[Records from a data source]
================

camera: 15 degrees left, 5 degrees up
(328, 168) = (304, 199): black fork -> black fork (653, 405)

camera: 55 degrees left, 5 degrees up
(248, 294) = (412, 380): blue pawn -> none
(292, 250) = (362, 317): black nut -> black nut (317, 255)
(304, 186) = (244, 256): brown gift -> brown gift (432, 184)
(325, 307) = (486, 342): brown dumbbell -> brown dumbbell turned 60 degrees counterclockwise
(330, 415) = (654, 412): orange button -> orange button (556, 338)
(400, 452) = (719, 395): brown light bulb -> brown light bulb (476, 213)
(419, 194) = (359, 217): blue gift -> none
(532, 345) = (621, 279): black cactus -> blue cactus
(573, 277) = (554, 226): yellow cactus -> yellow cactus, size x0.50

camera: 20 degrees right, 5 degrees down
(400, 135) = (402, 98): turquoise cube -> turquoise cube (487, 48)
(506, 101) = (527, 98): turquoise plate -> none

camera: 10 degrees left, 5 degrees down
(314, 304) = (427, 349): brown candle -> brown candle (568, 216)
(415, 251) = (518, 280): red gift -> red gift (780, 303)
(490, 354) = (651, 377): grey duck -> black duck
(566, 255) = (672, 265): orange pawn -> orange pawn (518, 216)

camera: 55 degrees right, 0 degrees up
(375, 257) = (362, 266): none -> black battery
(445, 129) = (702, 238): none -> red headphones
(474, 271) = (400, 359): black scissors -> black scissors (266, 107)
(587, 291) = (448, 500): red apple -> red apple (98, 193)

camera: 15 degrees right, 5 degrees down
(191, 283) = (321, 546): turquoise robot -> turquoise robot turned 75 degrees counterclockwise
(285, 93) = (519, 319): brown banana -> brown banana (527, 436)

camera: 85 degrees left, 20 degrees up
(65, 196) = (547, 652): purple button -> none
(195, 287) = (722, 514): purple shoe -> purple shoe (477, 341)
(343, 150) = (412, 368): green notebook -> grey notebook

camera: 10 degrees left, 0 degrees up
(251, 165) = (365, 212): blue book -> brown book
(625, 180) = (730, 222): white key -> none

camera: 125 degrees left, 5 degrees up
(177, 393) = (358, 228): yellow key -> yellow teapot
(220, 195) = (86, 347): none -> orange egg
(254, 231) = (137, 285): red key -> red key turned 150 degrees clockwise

================

Please return all lines above in which the string "turned" is found.

▶ **Exercise solution**:
(325, 307) = (486, 342): brown dumbbell -> brown dumbbell turned 60 degrees counterclockwise
(191, 283) = (321, 546): turquoise robot -> turquoise robot turned 75 degrees counterclockwise
(254, 231) = (137, 285): red key -> red key turned 150 degrees clockwise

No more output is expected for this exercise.